◆ TASK STATEMENT
Once the line holding "U1: NAND 74HC00" is found in the listing below, write it out and each later line exactly, up to and including the one holding "V1: AC 1V (5V, GND)".

━━━━━ MATERIAL FOR THIS TASK ━━━━━

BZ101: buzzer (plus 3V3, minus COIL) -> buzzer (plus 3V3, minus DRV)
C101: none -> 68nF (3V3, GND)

━━━━━
━━━━━ MATERIAL FOR THIS TASK ━━━━━

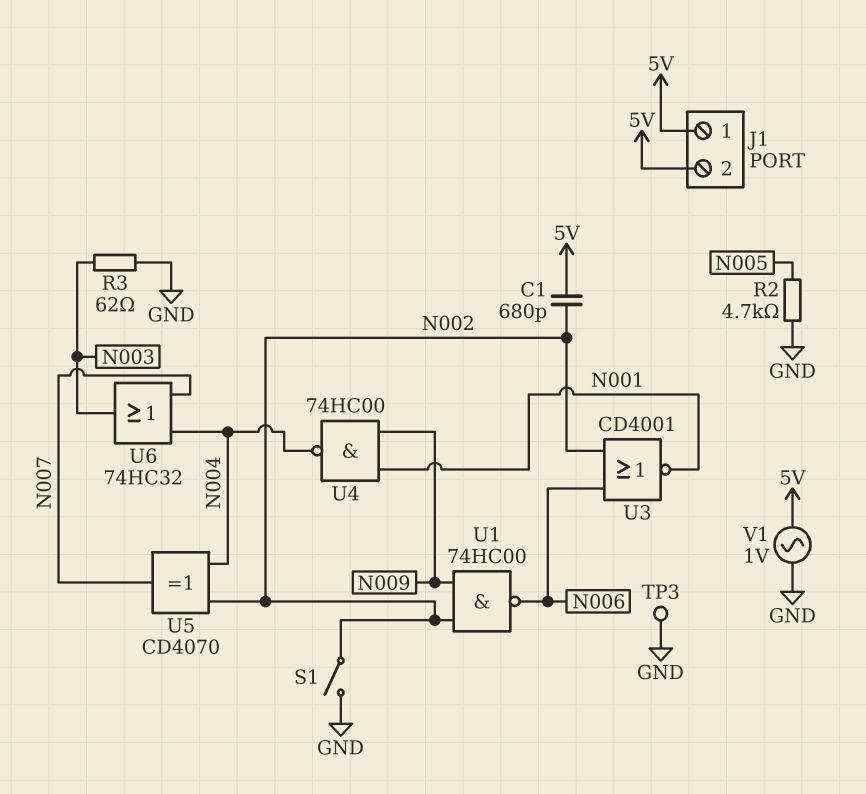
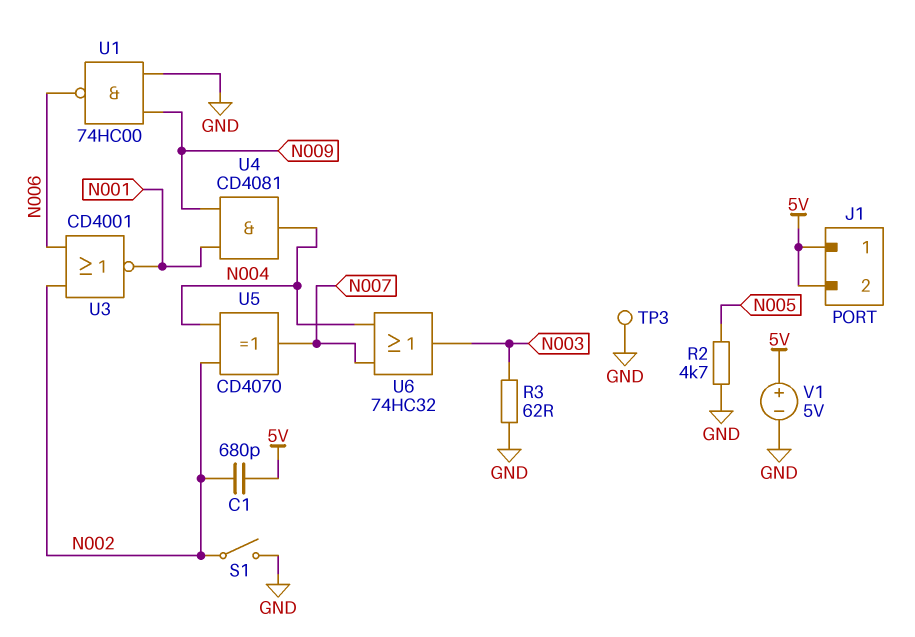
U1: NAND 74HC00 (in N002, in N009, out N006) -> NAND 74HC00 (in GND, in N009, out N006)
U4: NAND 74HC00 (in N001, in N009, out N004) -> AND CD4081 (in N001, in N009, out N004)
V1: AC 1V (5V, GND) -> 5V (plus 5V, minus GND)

━━━━━

◆ RESULT
U1: NAND 74HC00 (in N002, in N009, out N006) -> NAND 74HC00 (in GND, in N009, out N006)
U4: NAND 74HC00 (in N001, in N009, out N004) -> AND CD4081 (in N001, in N009, out N004)
V1: AC 1V (5V, GND) -> 5V (plus 5V, minus GND)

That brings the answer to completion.